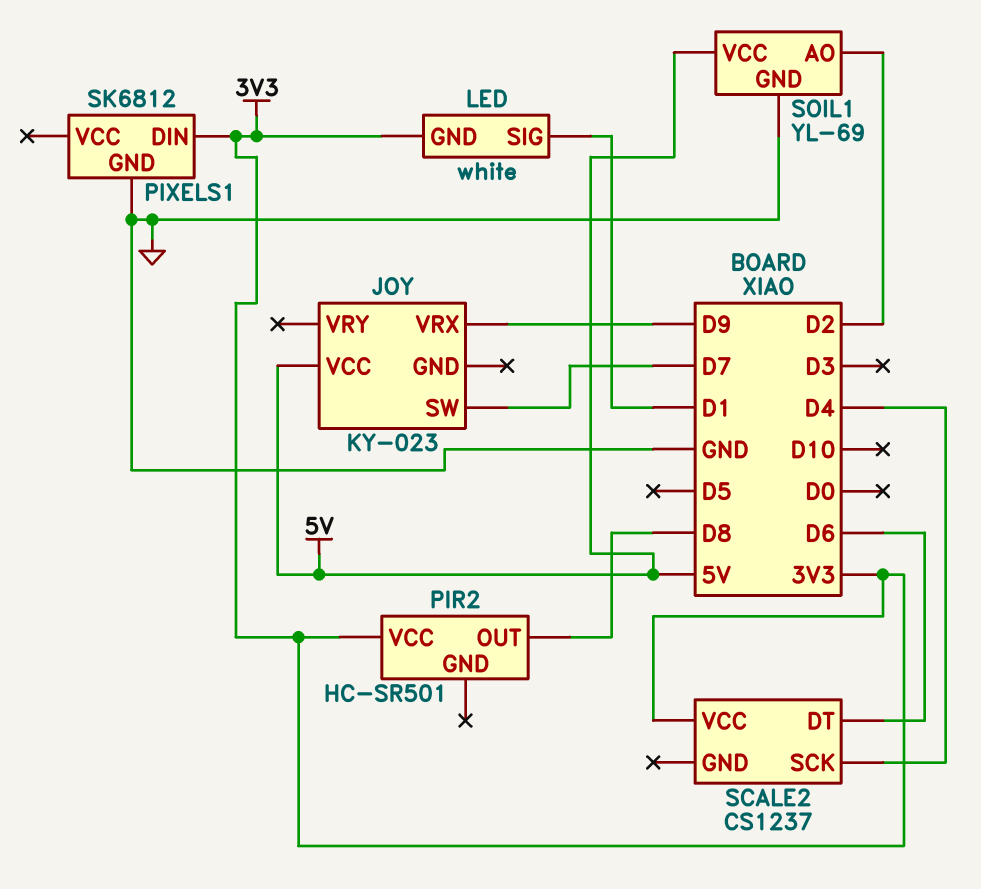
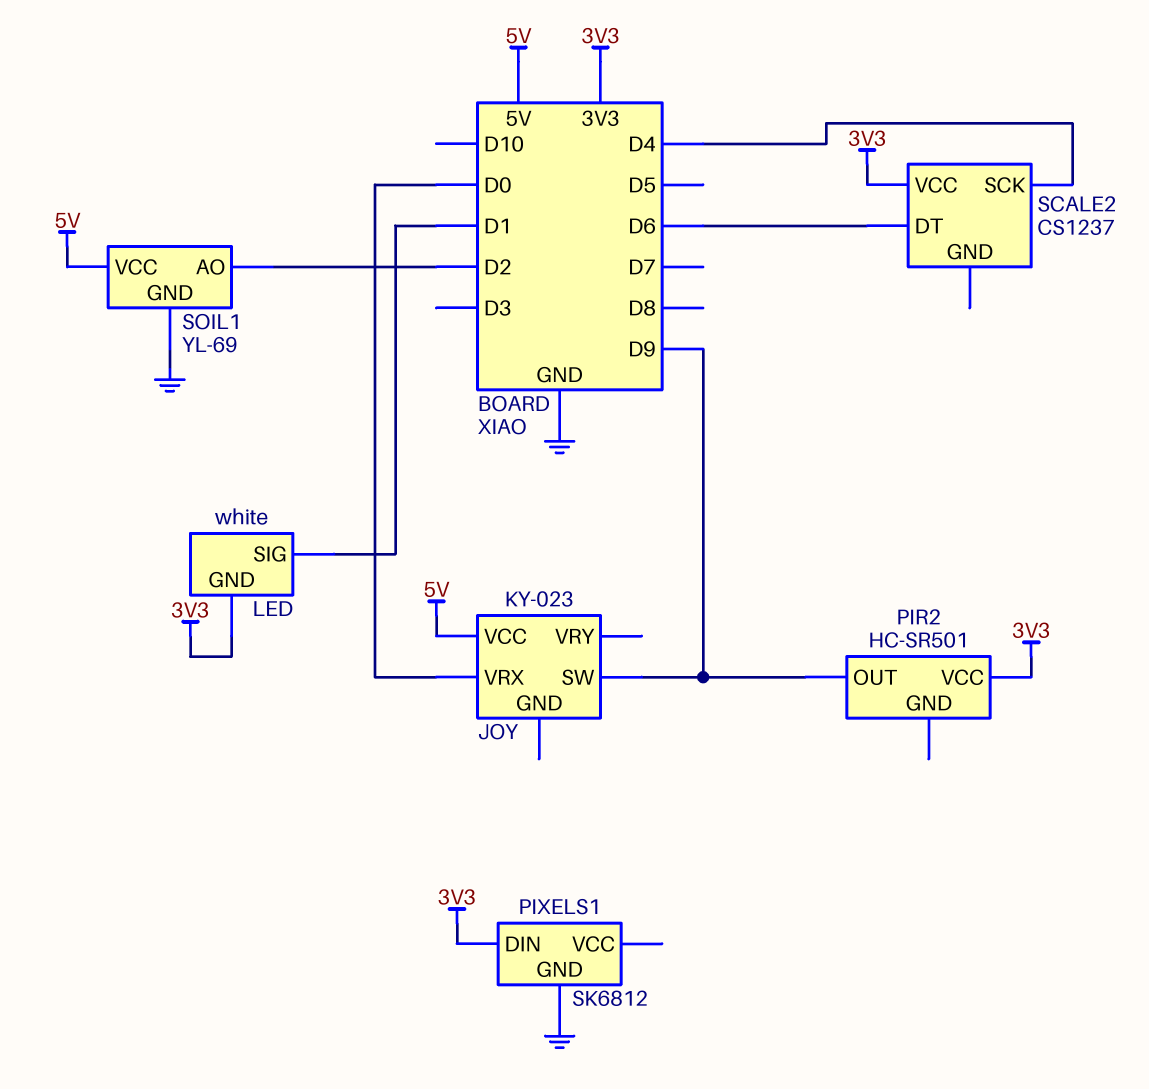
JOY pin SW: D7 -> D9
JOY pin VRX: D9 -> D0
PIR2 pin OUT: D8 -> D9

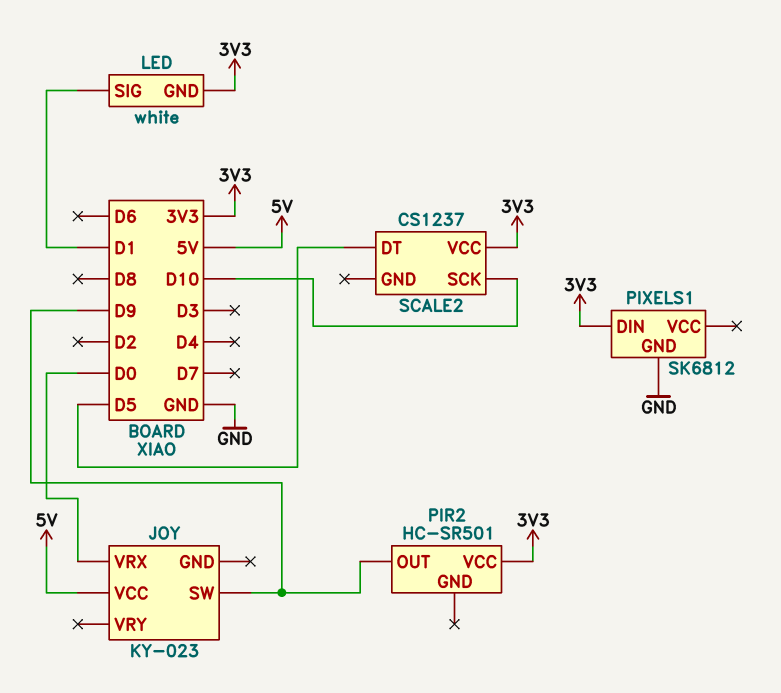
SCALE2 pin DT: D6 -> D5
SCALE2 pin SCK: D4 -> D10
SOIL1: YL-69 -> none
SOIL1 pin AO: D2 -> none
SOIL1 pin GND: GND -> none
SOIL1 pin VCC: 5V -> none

Exercise instructions:
Once the pictures are removed, write out all of the entries above exactly.

Reply:
JOY pin SW: D7 -> D9
JOY pin VRX: D9 -> D0
PIR2 pin OUT: D8 -> D9

SCALE2 pin DT: D6 -> D5
SCALE2 pin SCK: D4 -> D10
SOIL1: YL-69 -> none
SOIL1 pin AO: D2 -> none
SOIL1 pin GND: GND -> none
SOIL1 pin VCC: 5V -> none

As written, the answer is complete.